§ **EXERCISE BRIEF**
Take the line with "white round brick F4" and all lines after it, through the end of the records below, and repeat them exactly.

EXERCISE MATERIALS Block Start

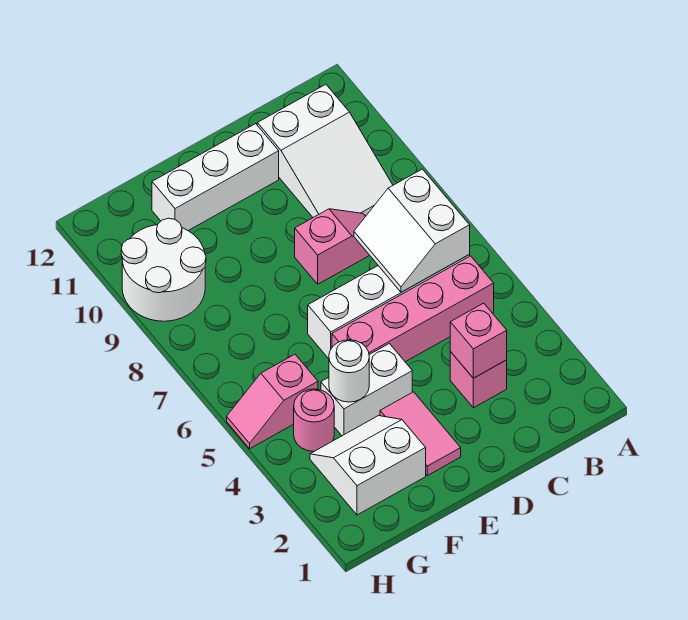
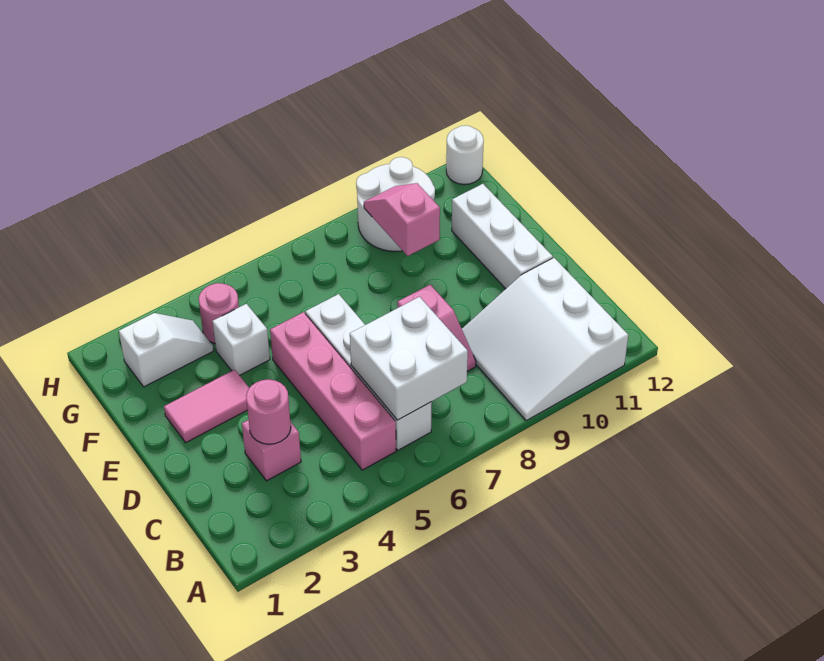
white slope B6:C7 level 2 top B -> white brick B6:C7 level 2
white slope B9:C11 level 1 top 11 -> white slope A9:C11 level 1 top 11
pink brick C3 level 2 -> pink round brick C3 level 2
white brick E4:F4 level 1 -> white brick F4 level 1
white slope F2:G3 level 1 top 2 -> white slope G2:G3 level 1 top 2
white round brick F4 level 2 -> white round brick H12 level 1
pink slope G5:H5 level 1 top G -> pink slope F9:G9 level 2 top F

EXERCISE MATERIALS Block End

§ **EXERCISE RESPONSE**
white round brick F4 level 2 -> white round brick H12 level 1
pink slope G5:H5 level 1 top G -> pink slope F9:G9 level 2 top F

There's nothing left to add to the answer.